Dataset records:

———

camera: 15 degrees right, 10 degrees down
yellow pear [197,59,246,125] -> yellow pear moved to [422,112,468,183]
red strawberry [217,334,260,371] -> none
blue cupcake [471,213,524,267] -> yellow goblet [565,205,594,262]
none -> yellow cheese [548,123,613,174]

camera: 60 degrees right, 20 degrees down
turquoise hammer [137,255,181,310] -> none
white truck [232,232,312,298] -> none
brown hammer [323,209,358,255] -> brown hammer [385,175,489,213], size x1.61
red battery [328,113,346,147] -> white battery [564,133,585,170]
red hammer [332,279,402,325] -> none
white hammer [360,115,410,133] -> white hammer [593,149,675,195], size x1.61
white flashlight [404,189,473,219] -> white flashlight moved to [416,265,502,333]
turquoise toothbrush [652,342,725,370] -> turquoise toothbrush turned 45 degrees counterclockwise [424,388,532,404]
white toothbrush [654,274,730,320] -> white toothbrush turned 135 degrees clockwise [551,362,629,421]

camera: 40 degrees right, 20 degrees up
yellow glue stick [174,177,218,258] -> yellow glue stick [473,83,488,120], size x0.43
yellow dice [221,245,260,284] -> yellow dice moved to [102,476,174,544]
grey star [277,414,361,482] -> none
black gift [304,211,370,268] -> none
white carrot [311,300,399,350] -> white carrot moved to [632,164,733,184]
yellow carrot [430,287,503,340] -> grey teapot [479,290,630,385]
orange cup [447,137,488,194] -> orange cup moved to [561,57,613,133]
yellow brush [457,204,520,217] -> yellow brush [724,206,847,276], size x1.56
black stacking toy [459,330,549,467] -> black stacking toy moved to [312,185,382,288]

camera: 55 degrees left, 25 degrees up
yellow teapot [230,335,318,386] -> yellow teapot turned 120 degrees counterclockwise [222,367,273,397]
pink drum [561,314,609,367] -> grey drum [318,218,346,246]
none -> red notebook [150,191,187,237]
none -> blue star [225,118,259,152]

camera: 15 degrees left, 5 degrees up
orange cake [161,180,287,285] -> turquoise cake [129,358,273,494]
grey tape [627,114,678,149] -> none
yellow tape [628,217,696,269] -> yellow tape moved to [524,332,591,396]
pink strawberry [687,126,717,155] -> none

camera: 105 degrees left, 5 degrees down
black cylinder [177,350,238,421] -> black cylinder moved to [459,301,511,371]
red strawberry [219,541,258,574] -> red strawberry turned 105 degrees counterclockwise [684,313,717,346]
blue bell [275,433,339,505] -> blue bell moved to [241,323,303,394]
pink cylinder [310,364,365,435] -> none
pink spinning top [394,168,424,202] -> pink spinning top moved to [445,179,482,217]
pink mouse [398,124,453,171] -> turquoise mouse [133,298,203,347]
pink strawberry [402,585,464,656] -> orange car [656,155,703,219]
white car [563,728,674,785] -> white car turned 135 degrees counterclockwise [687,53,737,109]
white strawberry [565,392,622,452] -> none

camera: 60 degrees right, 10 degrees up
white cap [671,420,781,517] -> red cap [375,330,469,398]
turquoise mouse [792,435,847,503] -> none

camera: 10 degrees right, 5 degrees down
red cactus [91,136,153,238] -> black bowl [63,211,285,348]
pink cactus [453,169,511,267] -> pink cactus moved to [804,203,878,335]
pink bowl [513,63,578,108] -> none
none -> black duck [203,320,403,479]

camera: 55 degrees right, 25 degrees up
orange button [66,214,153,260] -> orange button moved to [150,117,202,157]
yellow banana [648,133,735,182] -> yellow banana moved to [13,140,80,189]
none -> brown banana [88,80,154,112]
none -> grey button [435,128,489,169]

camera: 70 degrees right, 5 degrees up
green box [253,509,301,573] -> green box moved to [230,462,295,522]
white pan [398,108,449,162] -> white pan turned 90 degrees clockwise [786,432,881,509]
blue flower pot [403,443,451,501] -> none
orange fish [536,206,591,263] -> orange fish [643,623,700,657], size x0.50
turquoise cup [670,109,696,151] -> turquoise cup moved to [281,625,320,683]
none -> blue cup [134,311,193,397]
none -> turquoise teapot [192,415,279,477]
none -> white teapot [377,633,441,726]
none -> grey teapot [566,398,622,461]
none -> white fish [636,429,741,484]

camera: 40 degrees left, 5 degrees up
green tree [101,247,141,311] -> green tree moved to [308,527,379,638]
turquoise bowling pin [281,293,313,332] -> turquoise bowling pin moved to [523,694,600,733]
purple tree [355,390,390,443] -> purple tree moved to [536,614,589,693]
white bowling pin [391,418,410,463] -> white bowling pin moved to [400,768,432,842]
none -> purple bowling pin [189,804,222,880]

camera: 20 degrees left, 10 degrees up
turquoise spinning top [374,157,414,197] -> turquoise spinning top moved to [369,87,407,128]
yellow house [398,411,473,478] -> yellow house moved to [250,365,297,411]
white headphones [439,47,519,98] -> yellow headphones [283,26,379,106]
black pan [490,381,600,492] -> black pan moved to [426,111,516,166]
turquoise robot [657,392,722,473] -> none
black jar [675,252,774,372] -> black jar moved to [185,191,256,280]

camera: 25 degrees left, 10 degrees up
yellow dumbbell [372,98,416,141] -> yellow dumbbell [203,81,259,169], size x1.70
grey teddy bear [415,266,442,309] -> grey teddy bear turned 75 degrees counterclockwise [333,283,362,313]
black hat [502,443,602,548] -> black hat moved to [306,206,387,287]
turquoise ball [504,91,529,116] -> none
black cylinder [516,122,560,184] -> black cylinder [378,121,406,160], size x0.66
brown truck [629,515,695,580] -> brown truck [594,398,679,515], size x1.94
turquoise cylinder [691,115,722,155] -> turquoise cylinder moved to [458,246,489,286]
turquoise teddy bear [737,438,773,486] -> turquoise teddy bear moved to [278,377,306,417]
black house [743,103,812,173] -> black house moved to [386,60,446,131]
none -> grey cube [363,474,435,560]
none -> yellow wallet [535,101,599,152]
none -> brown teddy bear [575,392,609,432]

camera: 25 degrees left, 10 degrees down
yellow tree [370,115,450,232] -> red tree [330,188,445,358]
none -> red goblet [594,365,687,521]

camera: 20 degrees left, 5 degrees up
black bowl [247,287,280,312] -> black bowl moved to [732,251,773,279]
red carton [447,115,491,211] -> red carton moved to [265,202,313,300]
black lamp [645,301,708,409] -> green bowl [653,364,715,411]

———

* [Required action]: Write out the records above exactly as given.

* [Result of this task]:
camera: 15 degrees right, 10 degrees down
yellow pear [197,59,246,125] -> yellow pear moved to [422,112,468,183]
red strawberry [217,334,260,371] -> none
blue cupcake [471,213,524,267] -> yellow goblet [565,205,594,262]
none -> yellow cheese [548,123,613,174]

camera: 60 degrees right, 20 degrees down
turquoise hammer [137,255,181,310] -> none
white truck [232,232,312,298] -> none
brown hammer [323,209,358,255] -> brown hammer [385,175,489,213], size x1.61
red battery [328,113,346,147] -> white battery [564,133,585,170]
red hammer [332,279,402,325] -> none
white hammer [360,115,410,133] -> white hammer [593,149,675,195], size x1.61
white flashlight [404,189,473,219] -> white flashlight moved to [416,265,502,333]
turquoise toothbrush [652,342,725,370] -> turquoise toothbrush turned 45 degrees counterclockwise [424,388,532,404]
white toothbrush [654,274,730,320] -> white toothbrush turned 135 degrees clockwise [551,362,629,421]

camera: 40 degrees right, 20 degrees up
yellow glue stick [174,177,218,258] -> yellow glue stick [473,83,488,120], size x0.43
yellow dice [221,245,260,284] -> yellow dice moved to [102,476,174,544]
grey star [277,414,361,482] -> none
black gift [304,211,370,268] -> none
white carrot [311,300,399,350] -> white carrot moved to [632,164,733,184]
yellow carrot [430,287,503,340] -> grey teapot [479,290,630,385]
orange cup [447,137,488,194] -> orange cup moved to [561,57,613,133]
yellow brush [457,204,520,217] -> yellow brush [724,206,847,276], size x1.56
black stacking toy [459,330,549,467] -> black stacking toy moved to [312,185,382,288]

camera: 55 degrees left, 25 degrees up
yellow teapot [230,335,318,386] -> yellow teapot turned 120 degrees counterclockwise [222,367,273,397]
pink drum [561,314,609,367] -> grey drum [318,218,346,246]
none -> red notebook [150,191,187,237]
none -> blue star [225,118,259,152]

camera: 15 degrees left, 5 degrees up
orange cake [161,180,287,285] -> turquoise cake [129,358,273,494]
grey tape [627,114,678,149] -> none
yellow tape [628,217,696,269] -> yellow tape moved to [524,332,591,396]
pink strawberry [687,126,717,155] -> none

camera: 105 degrees left, 5 degrees down
black cylinder [177,350,238,421] -> black cylinder moved to [459,301,511,371]
red strawberry [219,541,258,574] -> red strawberry turned 105 degrees counterclockwise [684,313,717,346]
blue bell [275,433,339,505] -> blue bell moved to [241,323,303,394]
pink cylinder [310,364,365,435] -> none
pink spinning top [394,168,424,202] -> pink spinning top moved to [445,179,482,217]
pink mouse [398,124,453,171] -> turquoise mouse [133,298,203,347]
pink strawberry [402,585,464,656] -> orange car [656,155,703,219]
white car [563,728,674,785] -> white car turned 135 degrees counterclockwise [687,53,737,109]
white strawberry [565,392,622,452] -> none

camera: 60 degrees right, 10 degrees up
white cap [671,420,781,517] -> red cap [375,330,469,398]
turquoise mouse [792,435,847,503] -> none

camera: 10 degrees right, 5 degrees down
red cactus [91,136,153,238] -> black bowl [63,211,285,348]
pink cactus [453,169,511,267] -> pink cactus moved to [804,203,878,335]
pink bowl [513,63,578,108] -> none
none -> black duck [203,320,403,479]

camera: 55 degrees right, 25 degrees up
orange button [66,214,153,260] -> orange button moved to [150,117,202,157]
yellow banana [648,133,735,182] -> yellow banana moved to [13,140,80,189]
none -> brown banana [88,80,154,112]
none -> grey button [435,128,489,169]

camera: 70 degrees right, 5 degrees up
green box [253,509,301,573] -> green box moved to [230,462,295,522]
white pan [398,108,449,162] -> white pan turned 90 degrees clockwise [786,432,881,509]
blue flower pot [403,443,451,501] -> none
orange fish [536,206,591,263] -> orange fish [643,623,700,657], size x0.50
turquoise cup [670,109,696,151] -> turquoise cup moved to [281,625,320,683]
none -> blue cup [134,311,193,397]
none -> turquoise teapot [192,415,279,477]
none -> white teapot [377,633,441,726]
none -> grey teapot [566,398,622,461]
none -> white fish [636,429,741,484]

camera: 40 degrees left, 5 degrees up
green tree [101,247,141,311] -> green tree moved to [308,527,379,638]
turquoise bowling pin [281,293,313,332] -> turquoise bowling pin moved to [523,694,600,733]
purple tree [355,390,390,443] -> purple tree moved to [536,614,589,693]
white bowling pin [391,418,410,463] -> white bowling pin moved to [400,768,432,842]
none -> purple bowling pin [189,804,222,880]

camera: 20 degrees left, 10 degrees up
turquoise spinning top [374,157,414,197] -> turquoise spinning top moved to [369,87,407,128]
yellow house [398,411,473,478] -> yellow house moved to [250,365,297,411]
white headphones [439,47,519,98] -> yellow headphones [283,26,379,106]
black pan [490,381,600,492] -> black pan moved to [426,111,516,166]
turquoise robot [657,392,722,473] -> none
black jar [675,252,774,372] -> black jar moved to [185,191,256,280]

camera: 25 degrees left, 10 degrees up
yellow dumbbell [372,98,416,141] -> yellow dumbbell [203,81,259,169], size x1.70
grey teddy bear [415,266,442,309] -> grey teddy bear turned 75 degrees counterclockwise [333,283,362,313]
black hat [502,443,602,548] -> black hat moved to [306,206,387,287]
turquoise ball [504,91,529,116] -> none
black cylinder [516,122,560,184] -> black cylinder [378,121,406,160], size x0.66
brown truck [629,515,695,580] -> brown truck [594,398,679,515], size x1.94
turquoise cylinder [691,115,722,155] -> turquoise cylinder moved to [458,246,489,286]
turquoise teddy bear [737,438,773,486] -> turquoise teddy bear moved to [278,377,306,417]
black house [743,103,812,173] -> black house moved to [386,60,446,131]
none -> grey cube [363,474,435,560]
none -> yellow wallet [535,101,599,152]
none -> brown teddy bear [575,392,609,432]

camera: 25 degrees left, 10 degrees down
yellow tree [370,115,450,232] -> red tree [330,188,445,358]
none -> red goblet [594,365,687,521]

camera: 20 degrees left, 5 degrees up
black bowl [247,287,280,312] -> black bowl moved to [732,251,773,279]
red carton [447,115,491,211] -> red carton moved to [265,202,313,300]
black lamp [645,301,708,409] -> green bowl [653,364,715,411]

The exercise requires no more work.